WORK REQUEST: Restate the entries below exactly. Images are not part of the copy.

------------

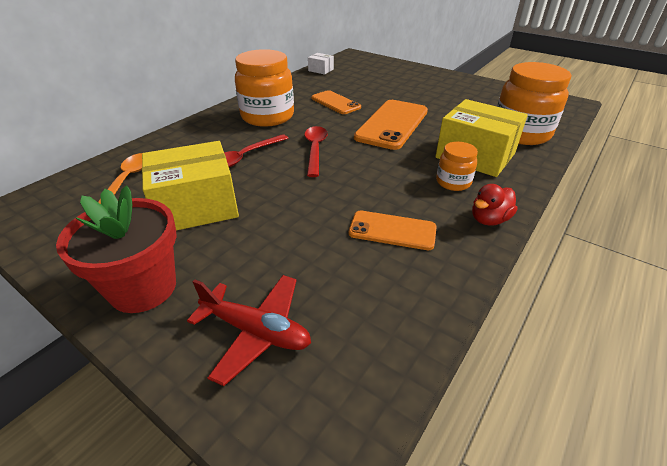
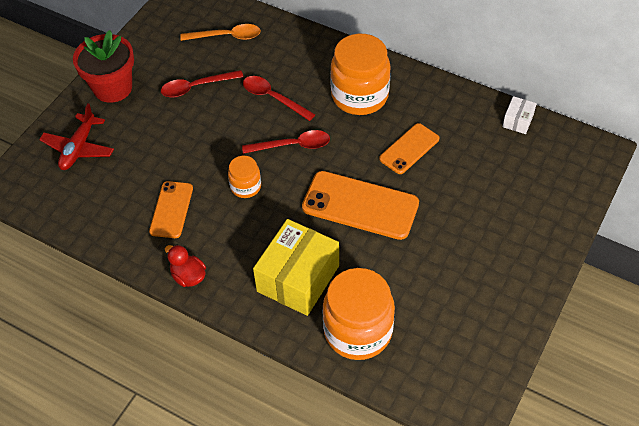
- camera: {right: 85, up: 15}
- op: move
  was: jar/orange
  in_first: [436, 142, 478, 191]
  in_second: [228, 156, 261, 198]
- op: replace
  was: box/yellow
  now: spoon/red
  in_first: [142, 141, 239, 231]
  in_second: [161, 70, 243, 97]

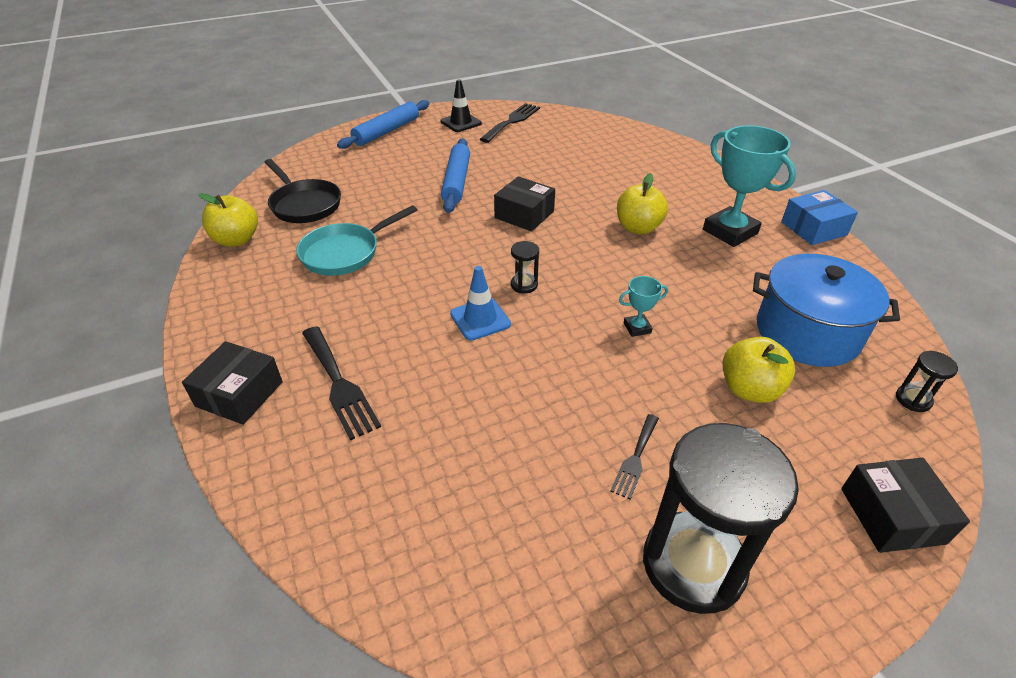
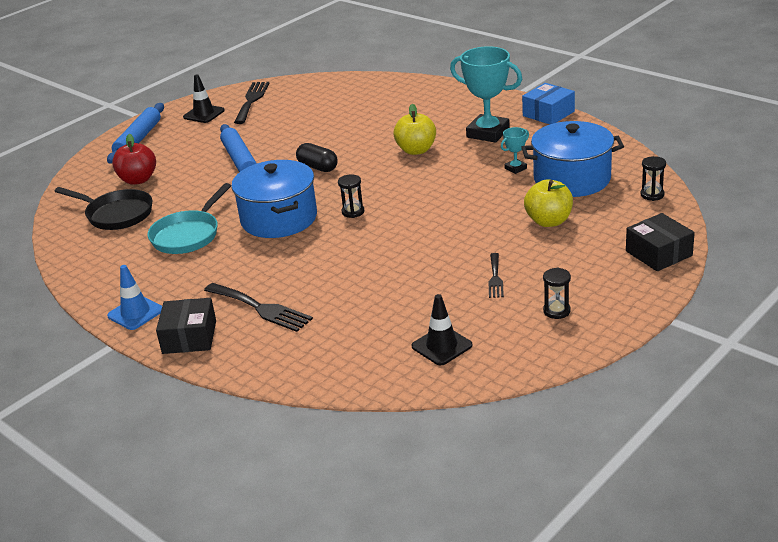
- camera: {right: -20, up: -10}
- op: delete
  was: apple/yellow
  in_first: [199, 193, 258, 247]
- op: insert
  now: apple/red
  in_second: [112, 134, 156, 185]
- op: insert
  now: pot/blue
  in_second: [231, 160, 317, 238]
- op: insert
  now: traffic cone/black
  in_second: [412, 294, 473, 365]
- op: move
  was: traffic cone/blue
  in_first: [450, 266, 511, 341]
  in_second: [107, 265, 162, 330]
- op: move
  was: trophy/turquoise
  in_first: [619, 276, 668, 337]
  in_second: [501, 127, 529, 174]
- op: replace
  was: box/black
  now: capsule/black
  in_first: [494, 176, 555, 231]
  in_second: [296, 143, 338, 172]
- op: resize
  was: hourglass/black
  in_first: [643, 423, 799, 614]
  in_second: [543, 268, 571, 319]
  ratio: 0.41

------------

TASK OUTPUT:
- camera: {right: 85, up: 15}
- op: move
  was: jar/orange
  in_first: [436, 142, 478, 191]
  in_second: [228, 156, 261, 198]
- op: replace
  was: box/yellow
  now: spoon/red
  in_first: [142, 141, 239, 231]
  in_second: [161, 70, 243, 97]

- camera: {right: -20, up: -10}
- op: delete
  was: apple/yellow
  in_first: [199, 193, 258, 247]
- op: insert
  now: apple/red
  in_second: [112, 134, 156, 185]
- op: insert
  now: pot/blue
  in_second: [231, 160, 317, 238]
- op: insert
  now: traffic cone/black
  in_second: [412, 294, 473, 365]
- op: move
  was: traffic cone/blue
  in_first: [450, 266, 511, 341]
  in_second: [107, 265, 162, 330]
- op: move
  was: trophy/turquoise
  in_first: [619, 276, 668, 337]
  in_second: [501, 127, 529, 174]
- op: replace
  was: box/black
  now: capsule/black
  in_first: [494, 176, 555, 231]
  in_second: [296, 143, 338, 172]
- op: resize
  was: hourglass/black
  in_first: [643, 423, 799, 614]
  in_second: [543, 268, 571, 319]
  ratio: 0.41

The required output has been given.